* [What is expected]: Extract, from the records beneath this instruction, each line that contains the word "none".

* [Data excerpts]:
BEGIN
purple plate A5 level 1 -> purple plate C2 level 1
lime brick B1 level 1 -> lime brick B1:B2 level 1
END
BEGIN
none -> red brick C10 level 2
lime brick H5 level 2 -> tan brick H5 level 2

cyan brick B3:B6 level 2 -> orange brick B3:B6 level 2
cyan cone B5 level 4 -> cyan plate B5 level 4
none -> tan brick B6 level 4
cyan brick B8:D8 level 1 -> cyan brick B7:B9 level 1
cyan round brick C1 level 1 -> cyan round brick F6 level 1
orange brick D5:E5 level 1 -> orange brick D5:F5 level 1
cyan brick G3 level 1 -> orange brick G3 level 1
END
* [Task result]:
none -> red brick C10 level 2
none -> tan brick B6 level 4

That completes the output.